■ **Exercise inputs**:
····················
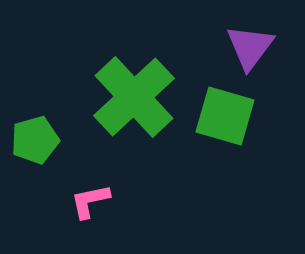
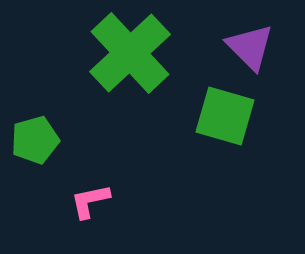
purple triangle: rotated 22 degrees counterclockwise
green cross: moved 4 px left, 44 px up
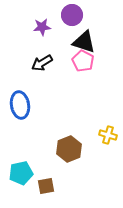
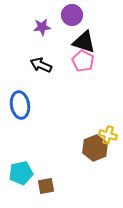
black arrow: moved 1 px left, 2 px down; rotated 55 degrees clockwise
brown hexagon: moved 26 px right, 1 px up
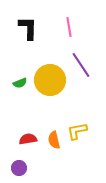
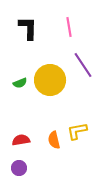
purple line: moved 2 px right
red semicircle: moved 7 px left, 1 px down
····················
■ **Directions**:
Print the material above once more, exactly, minus the pictures.

■ **Finished task**:
purple triangle: rotated 22 degrees counterclockwise
green cross: moved 4 px left, 44 px up
black arrow: moved 1 px left, 2 px down; rotated 55 degrees clockwise
brown hexagon: moved 26 px right, 1 px up
purple line: moved 2 px right
red semicircle: moved 7 px left, 1 px down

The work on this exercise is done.